== EXCERPTED DATA ==

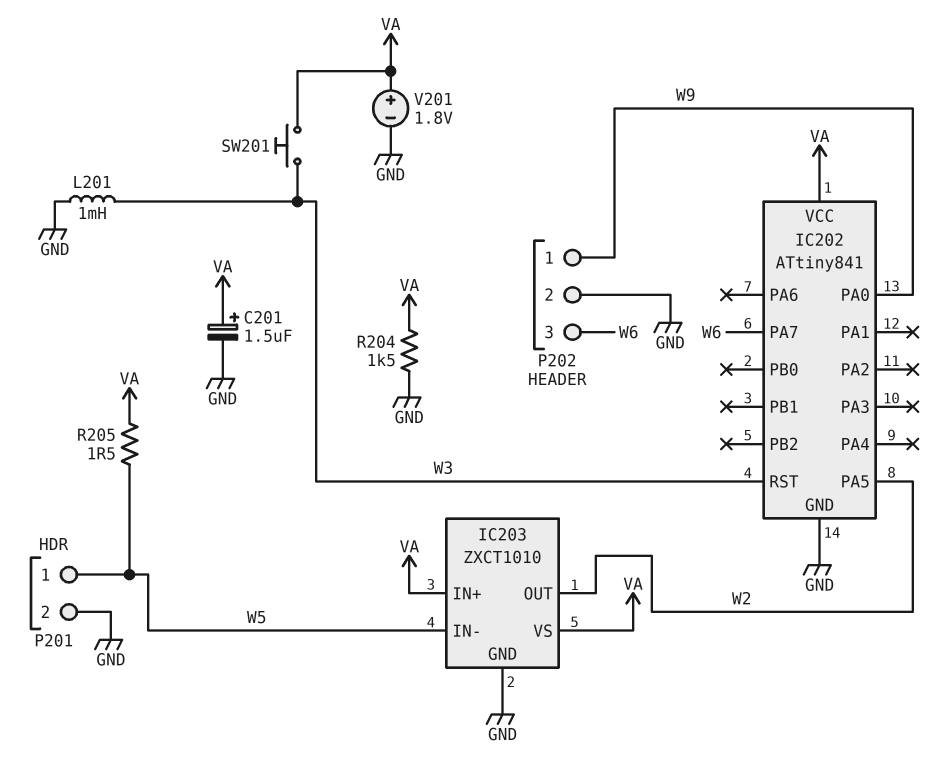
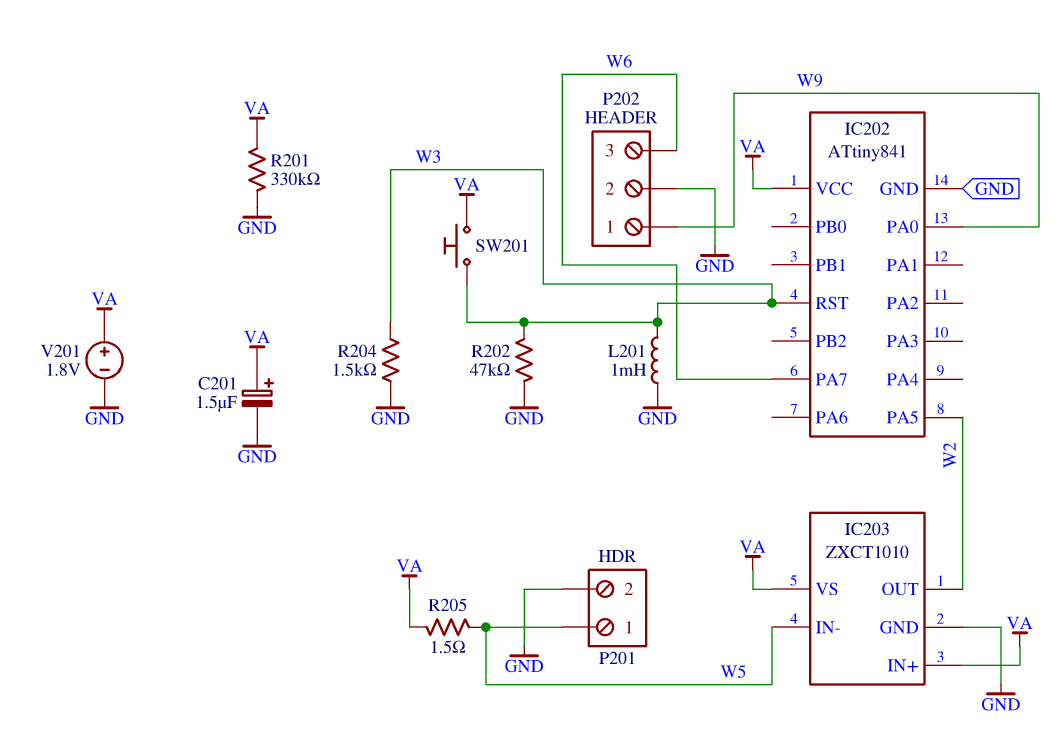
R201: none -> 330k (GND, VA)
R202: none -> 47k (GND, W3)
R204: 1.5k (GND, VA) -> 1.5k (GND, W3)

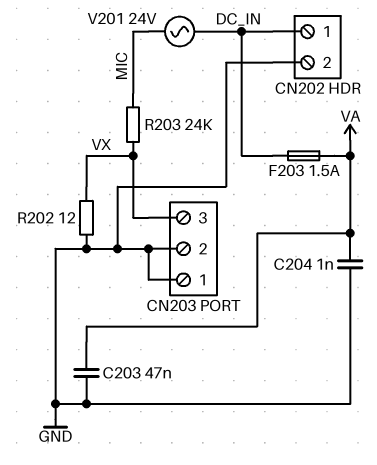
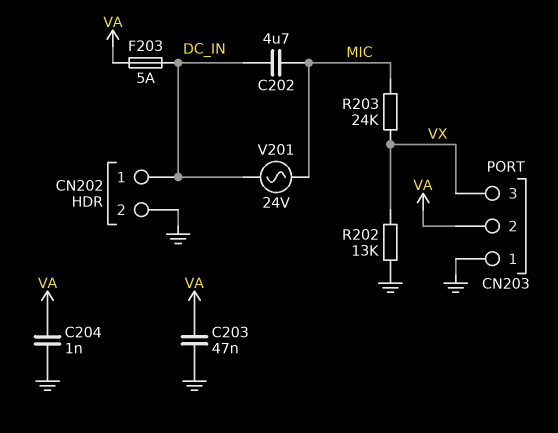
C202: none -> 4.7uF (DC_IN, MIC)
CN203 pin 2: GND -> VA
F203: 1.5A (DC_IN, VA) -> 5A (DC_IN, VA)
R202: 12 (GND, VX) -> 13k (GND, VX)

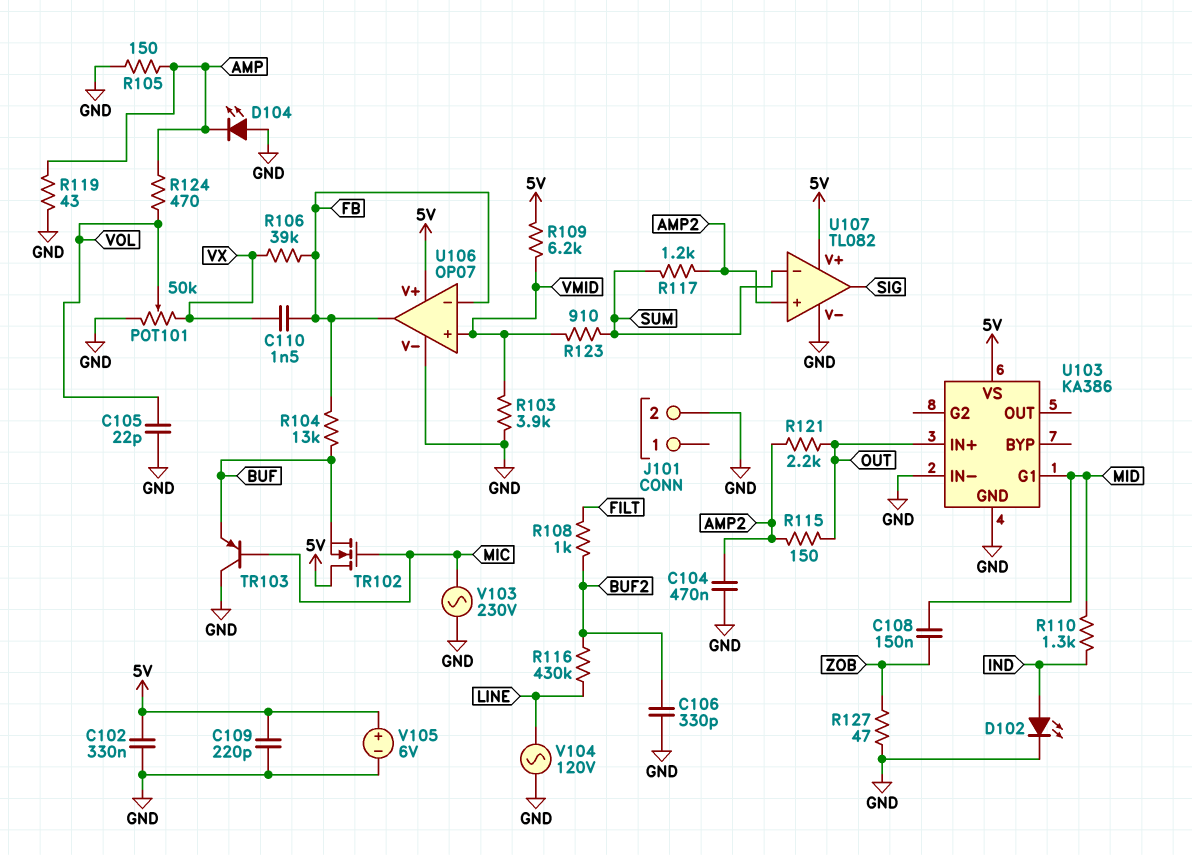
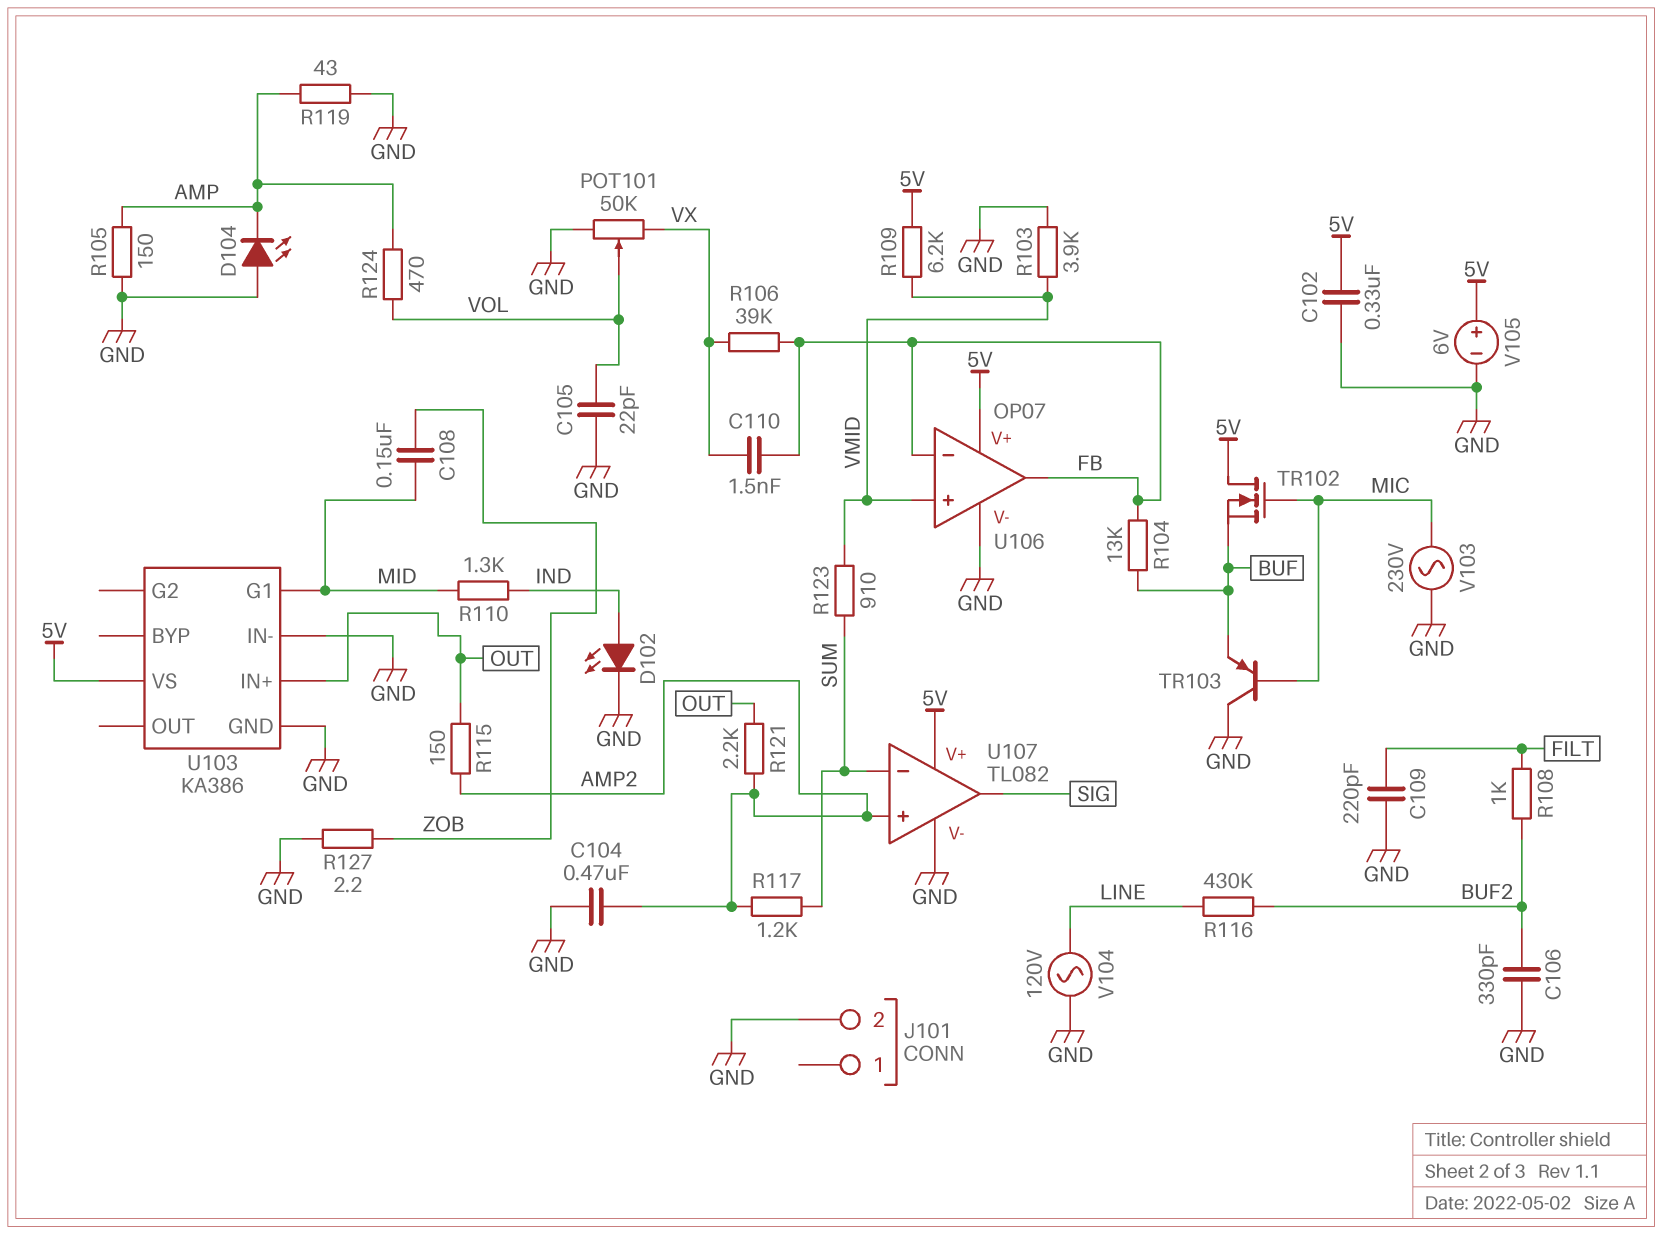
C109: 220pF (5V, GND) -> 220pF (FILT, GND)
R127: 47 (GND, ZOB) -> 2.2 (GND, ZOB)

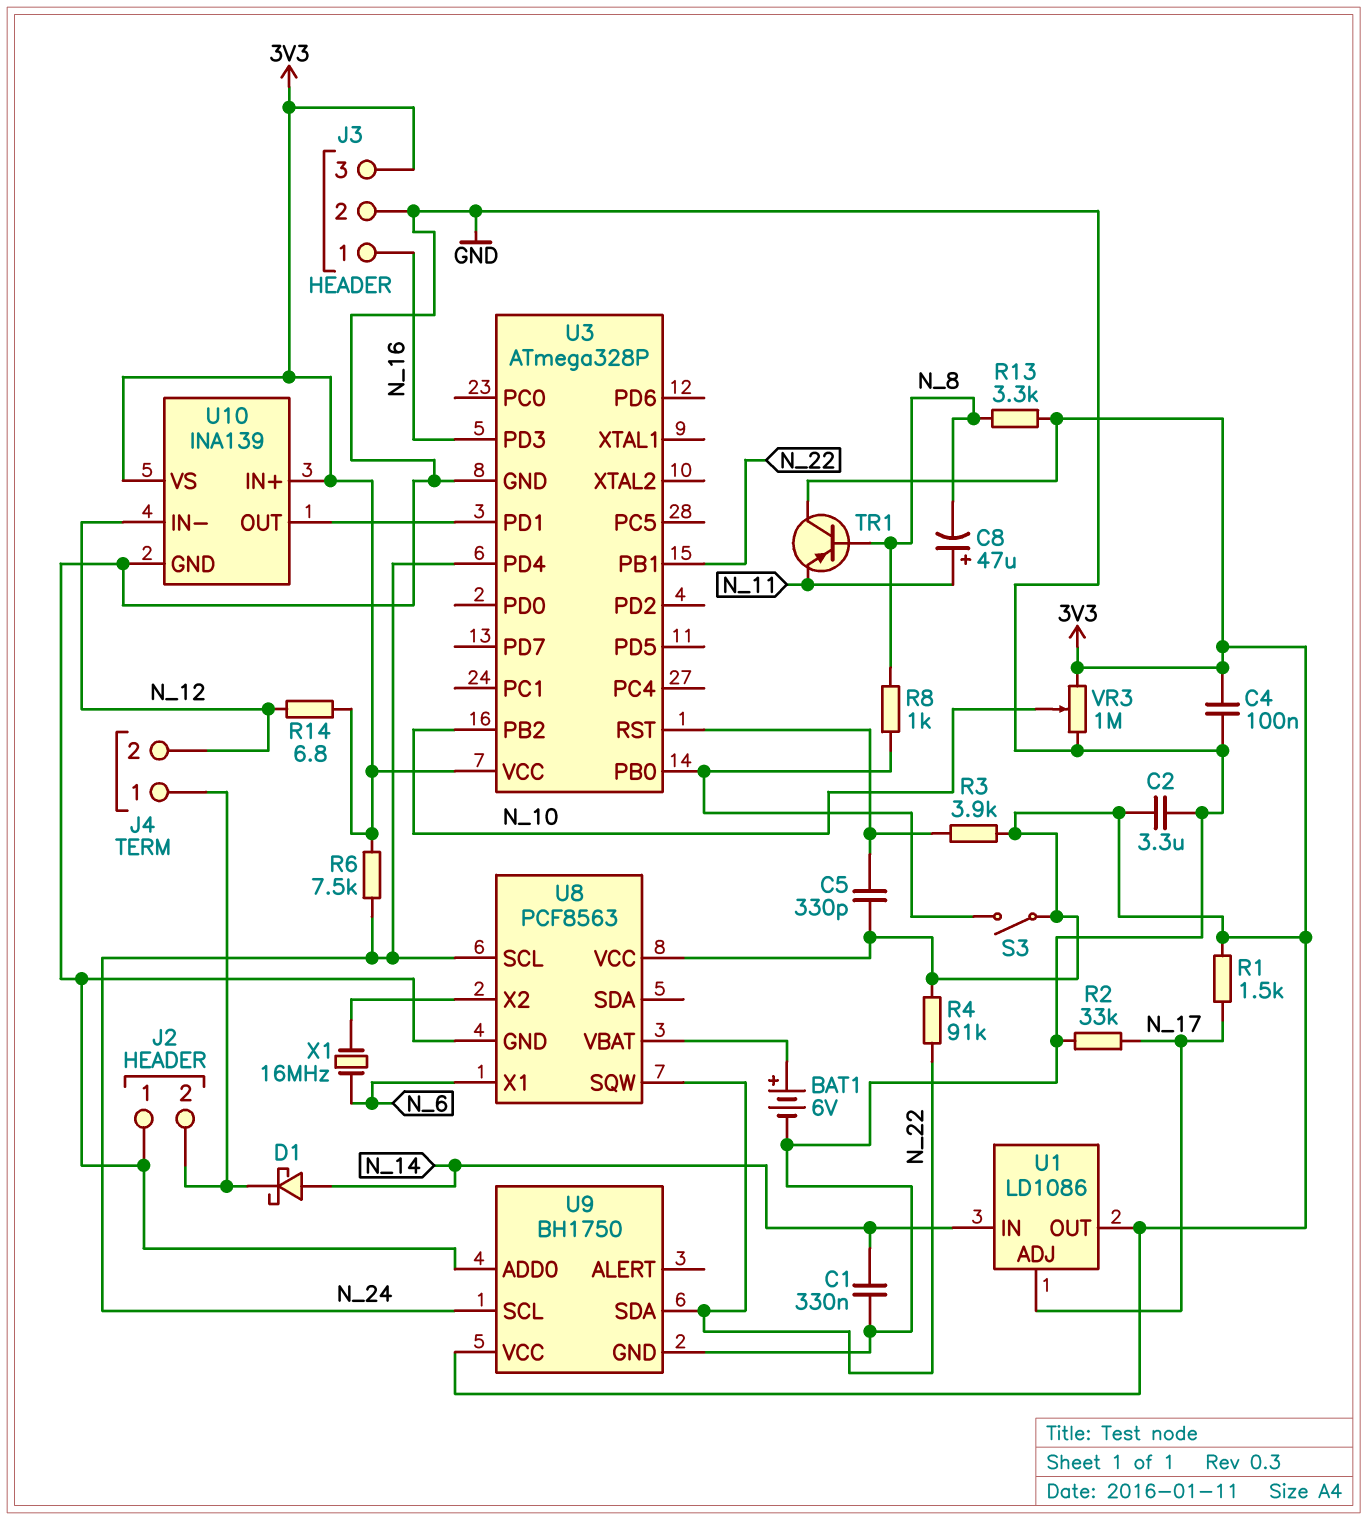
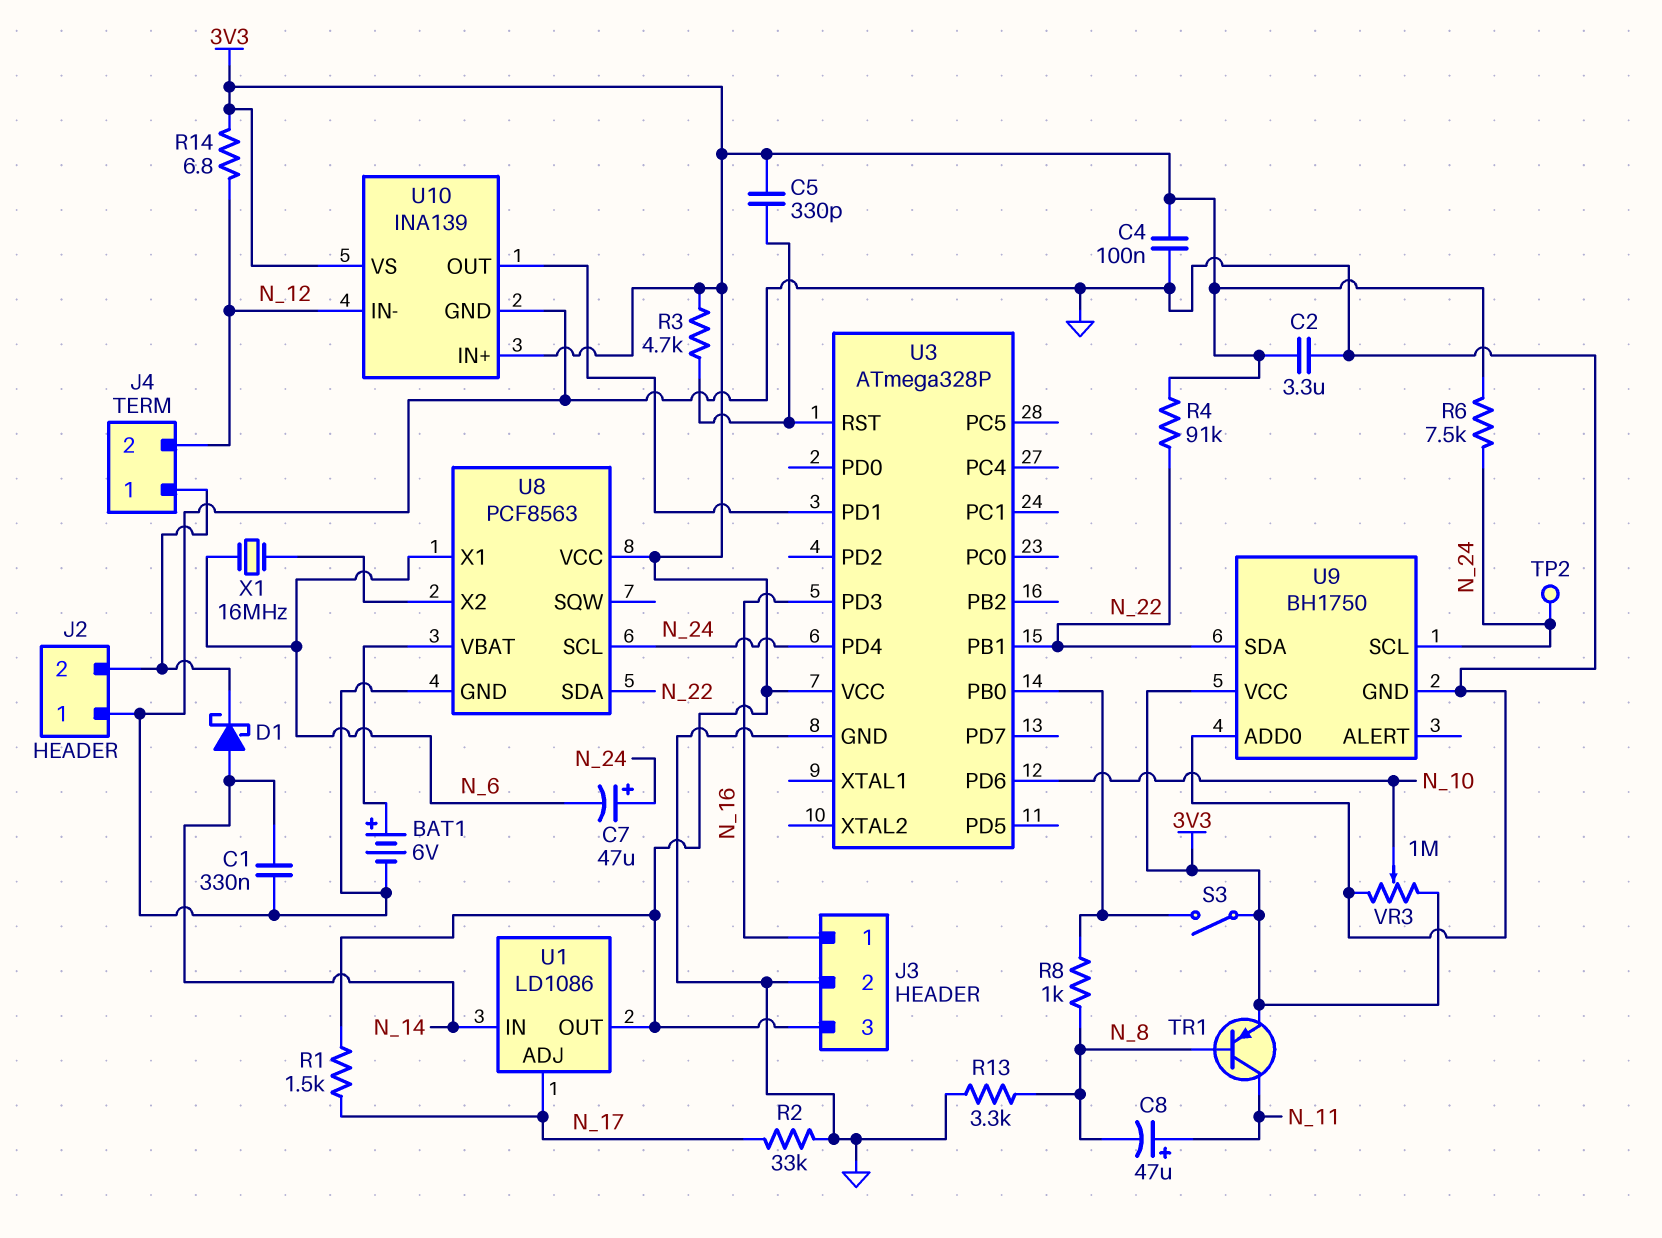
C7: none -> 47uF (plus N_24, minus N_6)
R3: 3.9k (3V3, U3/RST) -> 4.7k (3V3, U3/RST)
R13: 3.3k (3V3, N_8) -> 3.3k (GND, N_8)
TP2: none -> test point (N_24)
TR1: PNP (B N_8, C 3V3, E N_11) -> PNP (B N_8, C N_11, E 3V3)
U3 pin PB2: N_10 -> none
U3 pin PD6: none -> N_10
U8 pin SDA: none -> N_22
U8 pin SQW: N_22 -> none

===

**YOUR INSTRUCTIONS**
From the listing above, copy all lines holding the word "none".

**FINAL ANSWER**
R201: none -> 330k (GND, VA)
R202: none -> 47k (GND, W3)
C202: none -> 4.7uF (DC_IN, MIC)
C7: none -> 47uF (plus N_24, minus N_6)
TP2: none -> test point (N_24)
U3 pin PB2: N_10 -> none
U3 pin PD6: none -> N_10
U8 pin SDA: none -> N_22
U8 pin SQW: N_22 -> none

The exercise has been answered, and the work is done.